* [What the task asks]: Output the records exactly. Include every line.

* [Data]:

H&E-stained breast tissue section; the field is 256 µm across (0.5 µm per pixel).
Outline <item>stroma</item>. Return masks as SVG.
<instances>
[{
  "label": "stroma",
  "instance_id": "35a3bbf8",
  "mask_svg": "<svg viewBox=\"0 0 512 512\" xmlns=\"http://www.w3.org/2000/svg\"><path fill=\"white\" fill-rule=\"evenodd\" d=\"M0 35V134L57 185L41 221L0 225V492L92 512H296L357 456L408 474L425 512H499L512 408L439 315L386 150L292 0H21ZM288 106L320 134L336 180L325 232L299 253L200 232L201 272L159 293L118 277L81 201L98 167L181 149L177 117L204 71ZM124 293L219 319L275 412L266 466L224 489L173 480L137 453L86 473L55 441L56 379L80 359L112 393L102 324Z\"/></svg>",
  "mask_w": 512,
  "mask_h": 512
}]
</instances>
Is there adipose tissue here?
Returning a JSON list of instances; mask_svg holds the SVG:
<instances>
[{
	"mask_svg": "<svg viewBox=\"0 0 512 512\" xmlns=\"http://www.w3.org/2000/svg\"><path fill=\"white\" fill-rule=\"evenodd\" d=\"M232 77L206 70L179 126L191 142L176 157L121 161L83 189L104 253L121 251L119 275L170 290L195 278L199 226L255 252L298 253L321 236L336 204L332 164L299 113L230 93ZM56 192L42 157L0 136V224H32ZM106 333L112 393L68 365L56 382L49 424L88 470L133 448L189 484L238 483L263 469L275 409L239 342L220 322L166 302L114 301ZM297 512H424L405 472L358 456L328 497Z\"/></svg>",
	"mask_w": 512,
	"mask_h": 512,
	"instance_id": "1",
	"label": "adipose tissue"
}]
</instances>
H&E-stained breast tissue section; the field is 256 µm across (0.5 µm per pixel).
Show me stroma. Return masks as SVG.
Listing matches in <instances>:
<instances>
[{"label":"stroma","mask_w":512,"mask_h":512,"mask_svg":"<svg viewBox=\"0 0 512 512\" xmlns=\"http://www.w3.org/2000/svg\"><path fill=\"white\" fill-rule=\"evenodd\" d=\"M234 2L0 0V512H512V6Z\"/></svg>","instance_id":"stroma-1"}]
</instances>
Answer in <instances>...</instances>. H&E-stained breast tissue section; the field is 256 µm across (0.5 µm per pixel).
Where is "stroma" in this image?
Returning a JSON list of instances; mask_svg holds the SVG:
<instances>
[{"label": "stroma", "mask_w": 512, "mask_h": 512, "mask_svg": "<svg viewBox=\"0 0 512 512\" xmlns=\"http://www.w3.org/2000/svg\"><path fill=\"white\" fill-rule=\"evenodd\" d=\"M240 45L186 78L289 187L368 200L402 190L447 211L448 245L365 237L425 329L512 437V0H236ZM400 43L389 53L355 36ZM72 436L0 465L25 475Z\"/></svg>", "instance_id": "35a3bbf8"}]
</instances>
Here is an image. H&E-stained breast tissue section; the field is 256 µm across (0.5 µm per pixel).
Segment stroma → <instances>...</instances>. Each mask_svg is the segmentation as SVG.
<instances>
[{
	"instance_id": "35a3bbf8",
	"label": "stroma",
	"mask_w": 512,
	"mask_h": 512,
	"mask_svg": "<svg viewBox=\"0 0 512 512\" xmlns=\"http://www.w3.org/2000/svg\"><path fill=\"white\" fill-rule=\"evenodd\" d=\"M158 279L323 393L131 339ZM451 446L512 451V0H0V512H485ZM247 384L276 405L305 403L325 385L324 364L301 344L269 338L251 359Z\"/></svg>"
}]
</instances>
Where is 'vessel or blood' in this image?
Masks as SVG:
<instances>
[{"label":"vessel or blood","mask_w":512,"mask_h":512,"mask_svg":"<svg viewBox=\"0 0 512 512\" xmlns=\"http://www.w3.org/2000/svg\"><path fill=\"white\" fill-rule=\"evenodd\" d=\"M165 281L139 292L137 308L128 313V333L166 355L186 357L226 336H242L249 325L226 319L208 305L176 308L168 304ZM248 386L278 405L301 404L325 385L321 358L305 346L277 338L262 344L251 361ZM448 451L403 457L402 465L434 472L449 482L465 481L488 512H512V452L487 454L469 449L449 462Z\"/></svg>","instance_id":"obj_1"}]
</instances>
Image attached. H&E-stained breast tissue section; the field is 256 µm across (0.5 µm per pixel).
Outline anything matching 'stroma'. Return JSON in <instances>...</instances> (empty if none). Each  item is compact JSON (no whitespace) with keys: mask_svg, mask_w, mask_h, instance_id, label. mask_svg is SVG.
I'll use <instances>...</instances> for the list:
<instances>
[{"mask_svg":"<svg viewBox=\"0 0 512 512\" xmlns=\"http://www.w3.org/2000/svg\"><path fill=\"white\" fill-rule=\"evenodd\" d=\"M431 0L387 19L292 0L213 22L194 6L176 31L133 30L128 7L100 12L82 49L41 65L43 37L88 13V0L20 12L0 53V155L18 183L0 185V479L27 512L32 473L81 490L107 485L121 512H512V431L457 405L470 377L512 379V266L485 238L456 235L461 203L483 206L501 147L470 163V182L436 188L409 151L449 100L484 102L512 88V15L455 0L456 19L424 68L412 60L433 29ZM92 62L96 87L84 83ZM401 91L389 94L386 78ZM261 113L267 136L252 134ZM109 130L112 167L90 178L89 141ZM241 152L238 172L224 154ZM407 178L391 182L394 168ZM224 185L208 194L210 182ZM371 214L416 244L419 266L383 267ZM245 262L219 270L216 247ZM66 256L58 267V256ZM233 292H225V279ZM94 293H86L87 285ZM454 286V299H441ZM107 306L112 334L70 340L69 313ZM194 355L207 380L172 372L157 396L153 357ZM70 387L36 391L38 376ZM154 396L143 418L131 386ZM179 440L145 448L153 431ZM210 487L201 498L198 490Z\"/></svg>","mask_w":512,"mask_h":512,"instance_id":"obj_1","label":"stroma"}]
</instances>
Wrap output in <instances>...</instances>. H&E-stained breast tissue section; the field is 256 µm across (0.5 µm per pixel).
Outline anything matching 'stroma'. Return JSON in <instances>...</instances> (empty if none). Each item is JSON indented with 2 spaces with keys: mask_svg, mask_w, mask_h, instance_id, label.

* [Correct answer]:
H&E-stained breast tissue section; the field is 256 µm across (0.5 µm per pixel).
Outline <item>stroma</item>. Return masks as SVG.
<instances>
[{
  "label": "stroma",
  "instance_id": "35a3bbf8",
  "mask_svg": "<svg viewBox=\"0 0 512 512\" xmlns=\"http://www.w3.org/2000/svg\"><path fill=\"white\" fill-rule=\"evenodd\" d=\"M0 35V134L57 185L41 221L0 225V492L92 512H296L357 456L408 474L425 512H499L512 408L439 315L386 150L292 0H21ZM288 106L320 134L336 180L325 232L299 253L200 232L201 272L159 293L118 277L81 201L98 167L181 149L177 117L204 71ZM124 293L219 319L275 412L266 466L224 489L173 480L137 453L86 473L55 441L56 379L80 359L112 393L102 324Z\"/></svg>",
  "mask_w": 512,
  "mask_h": 512
}]
</instances>
Is there adipose tissue here?
Returning a JSON list of instances; mask_svg holds the SVG:
<instances>
[{
	"mask_svg": "<svg viewBox=\"0 0 512 512\" xmlns=\"http://www.w3.org/2000/svg\"><path fill=\"white\" fill-rule=\"evenodd\" d=\"M232 77L206 70L179 126L191 142L176 157L121 161L83 189L104 253L121 251L119 275L170 290L195 278L199 226L255 252L298 253L321 236L336 204L332 164L299 113L230 93ZM56 192L42 157L0 136V224H32ZM106 333L112 393L68 365L56 382L49 424L88 470L133 448L189 484L238 483L263 469L275 409L239 342L220 322L166 302L114 301ZM297 512H424L405 472L358 456L328 497Z\"/></svg>",
	"mask_w": 512,
	"mask_h": 512,
	"instance_id": "1",
	"label": "adipose tissue"
}]
</instances>
H&E-stained breast tissue section; the field is 256 µm across (0.5 µm per pixel).
Show me stroma. Return masks as SVG.
Listing matches in <instances>:
<instances>
[{"label":"stroma","mask_w":512,"mask_h":512,"mask_svg":"<svg viewBox=\"0 0 512 512\" xmlns=\"http://www.w3.org/2000/svg\"><path fill=\"white\" fill-rule=\"evenodd\" d=\"M234 2L0 0V512H512V6Z\"/></svg>","instance_id":"stroma-1"}]
</instances>
Answer in <instances>...</instances>. H&E-stained breast tissue section; the field is 256 µm across (0.5 µm per pixel).
Where is "stroma" in this image?
Returning a JSON list of instances; mask_svg holds the SVG:
<instances>
[{"label": "stroma", "mask_w": 512, "mask_h": 512, "mask_svg": "<svg viewBox=\"0 0 512 512\" xmlns=\"http://www.w3.org/2000/svg\"><path fill=\"white\" fill-rule=\"evenodd\" d=\"M240 45L186 78L289 187L368 200L402 190L447 211L448 245L365 237L425 329L512 437V0H236ZM400 43L389 53L355 36ZM72 436L0 465L25 475Z\"/></svg>", "instance_id": "35a3bbf8"}]
</instances>
Here is an image. H&E-stained breast tissue section; the field is 256 µm across (0.5 µm per pixel).
Segment stroma → <instances>...</instances>. Each mask_svg is the segmentation as SVG.
<instances>
[{
	"instance_id": "35a3bbf8",
	"label": "stroma",
	"mask_w": 512,
	"mask_h": 512,
	"mask_svg": "<svg viewBox=\"0 0 512 512\" xmlns=\"http://www.w3.org/2000/svg\"><path fill=\"white\" fill-rule=\"evenodd\" d=\"M158 279L323 393L131 339ZM451 446L512 451V0H0V512H485ZM247 384L276 405L305 403L325 385L324 364L301 344L269 338L251 359Z\"/></svg>"
}]
</instances>
Where is 'vessel or blood' in this image?
Masks as SVG:
<instances>
[{"label":"vessel or blood","mask_w":512,"mask_h":512,"mask_svg":"<svg viewBox=\"0 0 512 512\" xmlns=\"http://www.w3.org/2000/svg\"><path fill=\"white\" fill-rule=\"evenodd\" d=\"M165 281L139 292L137 308L128 313V333L166 355L186 357L226 336H242L249 325L226 319L208 305L176 308L168 304ZM248 386L278 405L301 404L325 385L321 358L305 346L277 338L262 344L251 361ZM448 451L403 457L402 465L434 472L449 482L465 481L488 512H512V452L487 454L469 449L449 462Z\"/></svg>","instance_id":"obj_1"}]
</instances>
Image attached. H&E-stained breast tissue section; the field is 256 µm across (0.5 µm per pixel).
Outline anything matching 'stroma'. Return JSON in <instances>...</instances> (empty if none). Each  item is compact JSON (no whitespace) with keys: mask_svg, mask_w, mask_h, instance_id, label. mask_svg is SVG.
I'll use <instances>...</instances> for the list:
<instances>
[{"mask_svg":"<svg viewBox=\"0 0 512 512\" xmlns=\"http://www.w3.org/2000/svg\"><path fill=\"white\" fill-rule=\"evenodd\" d=\"M431 0L387 19L292 0L213 22L194 6L176 31L133 30L128 7L100 12L82 49L41 65L43 37L88 13V0L20 12L0 53V155L18 183L0 185V479L27 512L32 473L81 490L107 485L121 512H512V431L457 405L470 377L512 379V266L485 238L456 235L461 203L483 206L501 147L470 163V182L436 188L409 151L449 100L484 102L512 88V15L455 0L456 19L424 68L412 60L433 29ZM92 62L96 87L84 83ZM401 91L389 94L386 78ZM261 113L267 136L252 134ZM109 130L112 167L90 178L89 141ZM241 152L238 172L224 154ZM407 178L391 182L394 168ZM224 185L208 194L210 182ZM371 214L416 244L419 266L383 267ZM245 262L219 270L216 247ZM66 256L58 267V256ZM233 292H225V279ZM94 293H86L87 285ZM454 286V299H441ZM107 306L112 334L70 340L69 313ZM194 355L207 380L172 372L157 396L153 357ZM70 387L36 391L38 376ZM154 396L143 418L131 386ZM179 440L145 448L153 431ZM210 487L201 498L198 490Z\"/></svg>","mask_w":512,"mask_h":512,"instance_id":"obj_1","label":"stroma"}]
</instances>
Wrap output in <instances>...</instances>. H&E-stained breast tissue section; the field is 256 µm across (0.5 µm per pixel).
Outline anything matching 'stroma'. Return JSON in <instances>...</instances> (empty if none). Each item is JSON indented with 2 spaces with keys: mask_svg, mask_w, mask_h, instance_id, label.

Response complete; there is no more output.